Task to complete >> Could you copy the records below exactly, leaving out any pictures?

Start of Records for this exercise

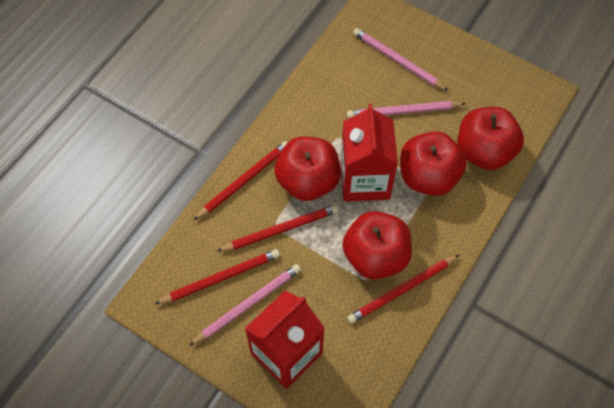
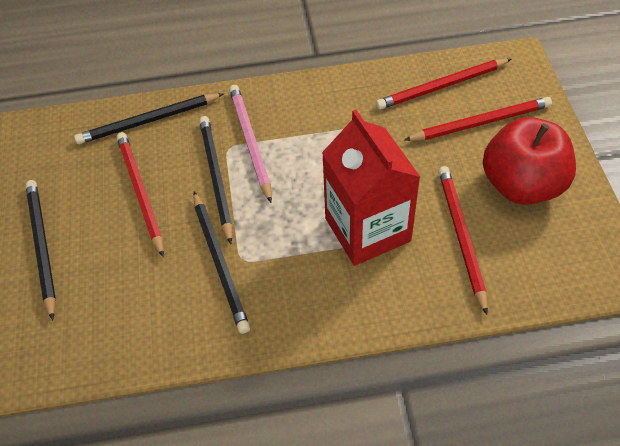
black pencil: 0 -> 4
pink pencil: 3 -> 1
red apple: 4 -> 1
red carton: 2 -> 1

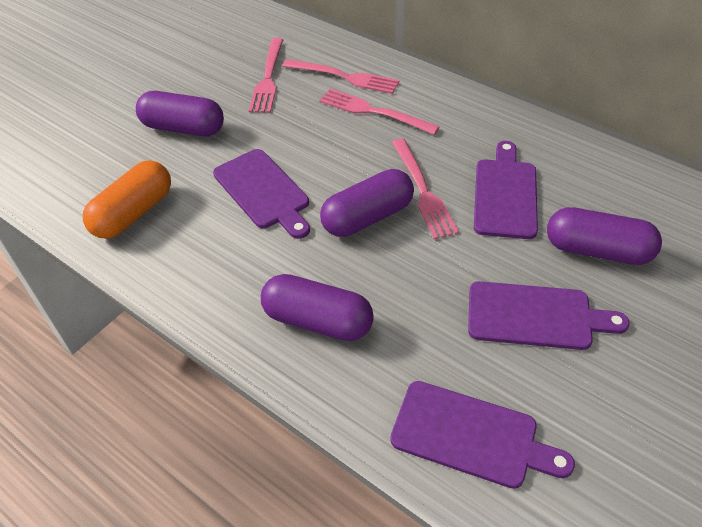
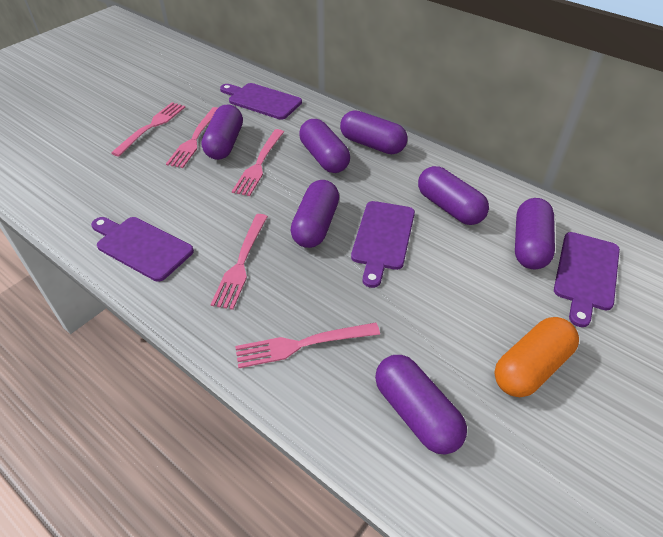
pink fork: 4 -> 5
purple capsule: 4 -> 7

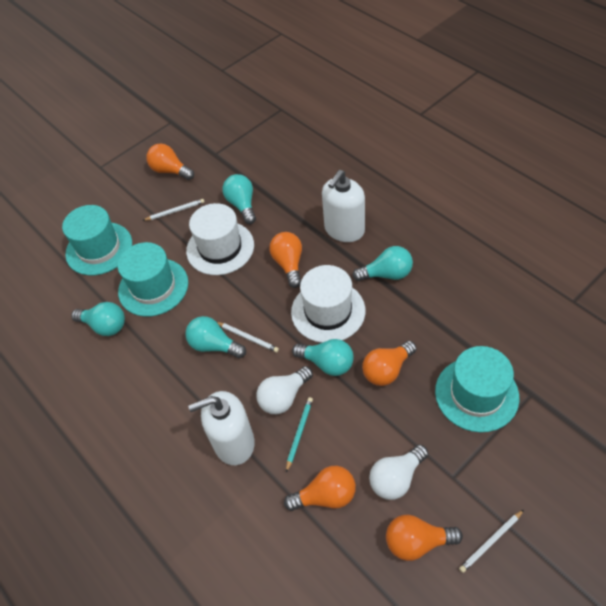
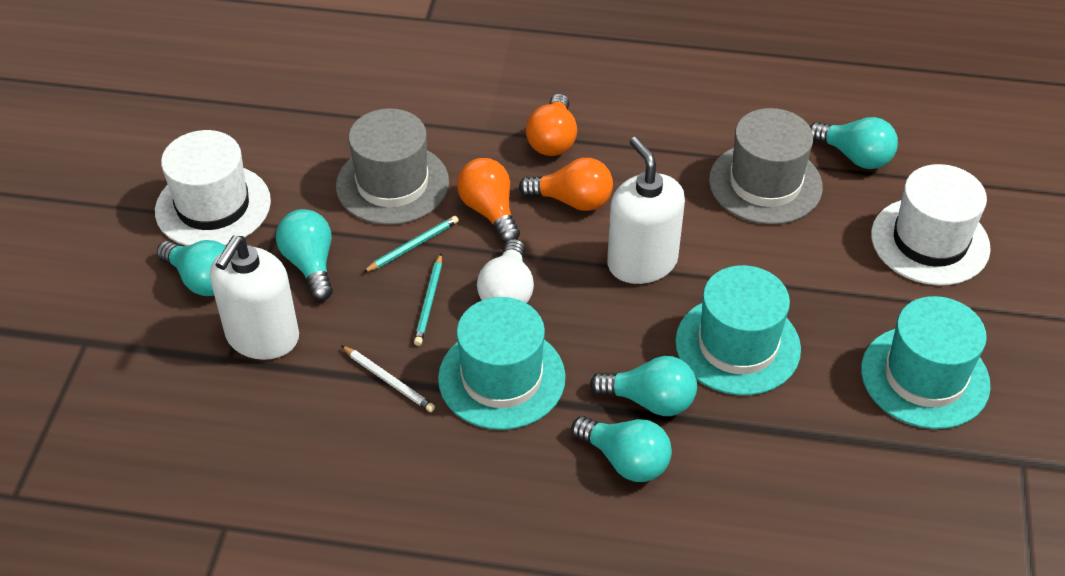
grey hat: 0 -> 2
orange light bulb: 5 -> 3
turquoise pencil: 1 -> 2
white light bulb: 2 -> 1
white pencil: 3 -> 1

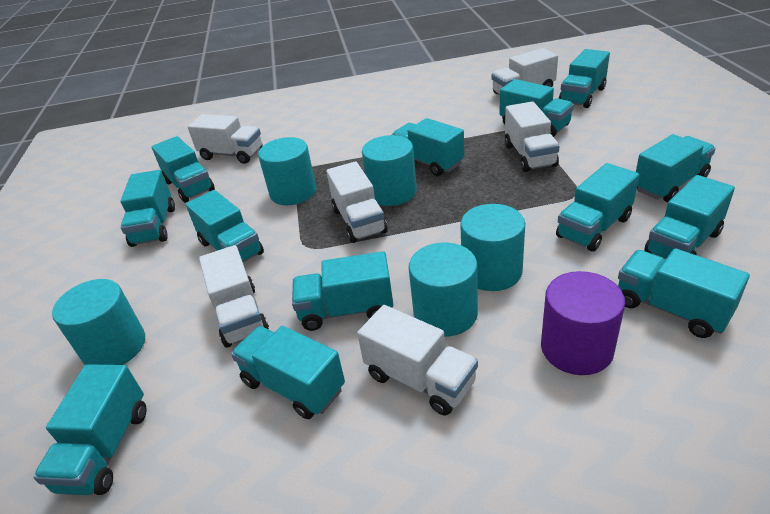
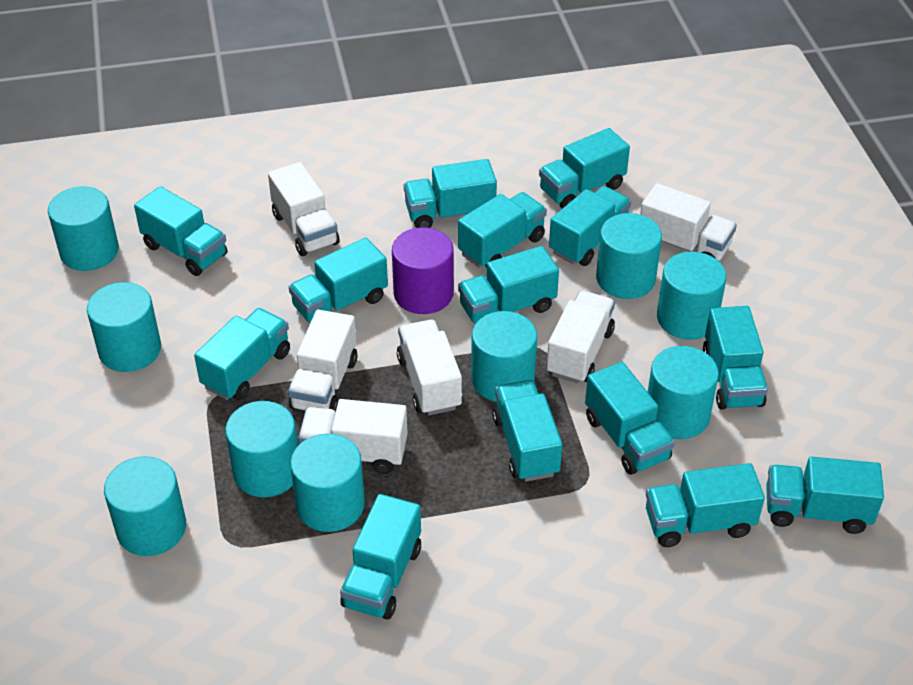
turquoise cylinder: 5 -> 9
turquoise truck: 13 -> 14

End of Records for this exercise

Your response >>
black pencil: 0 -> 4
pink pencil: 3 -> 1
red apple: 4 -> 1
red carton: 2 -> 1

pink fork: 4 -> 5
purple capsule: 4 -> 7

grey hat: 0 -> 2
orange light bulb: 5 -> 3
turquoise pencil: 1 -> 2
white light bulb: 2 -> 1
white pencil: 3 -> 1

turquoise cylinder: 5 -> 9
turquoise truck: 13 -> 14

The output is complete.